[Start of section]
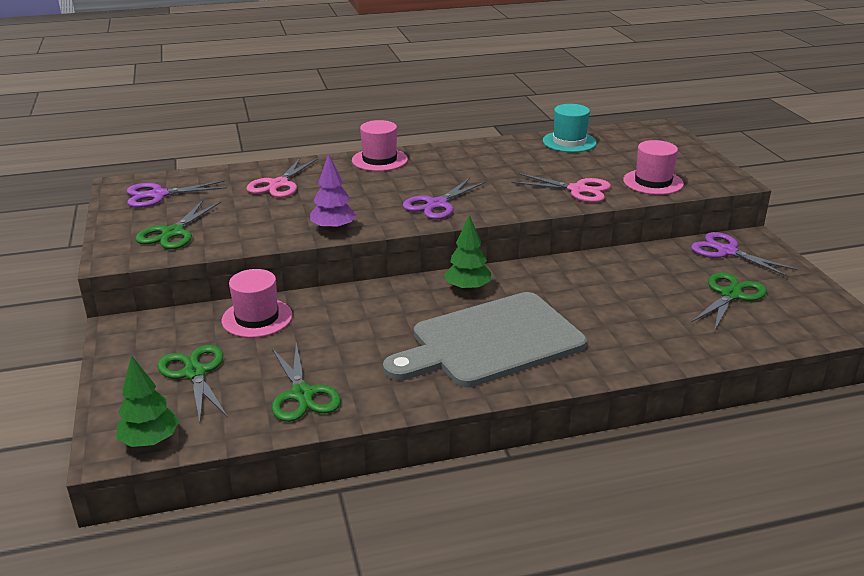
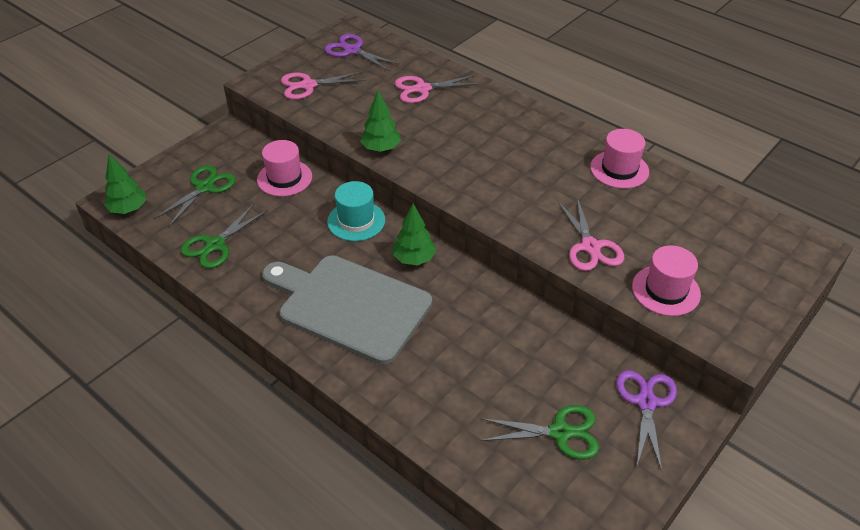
camera: 55 degrees right, 15 degrees up
(173, 233) = (308, 85): green scissors -> pink scissors
(333, 229) = (381, 149): purple tree -> green tree
(379, 160) = (519, 113): pink hat -> pink hat (619, 169)
(437, 204) = (473, 179): purple scissors -> none
(569, 142) = (691, 200): turquoise hat -> turquoise hat (356, 221)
[End of section]
What is required:
Extract every line from the one containing "(333, 229) = (381, 149): purple" through the last line of the data, inclusive, exactly as written.

Answer box:
(333, 229) = (381, 149): purple tree -> green tree
(379, 160) = (519, 113): pink hat -> pink hat (619, 169)
(437, 204) = (473, 179): purple scissors -> none
(569, 142) = (691, 200): turquoise hat -> turquoise hat (356, 221)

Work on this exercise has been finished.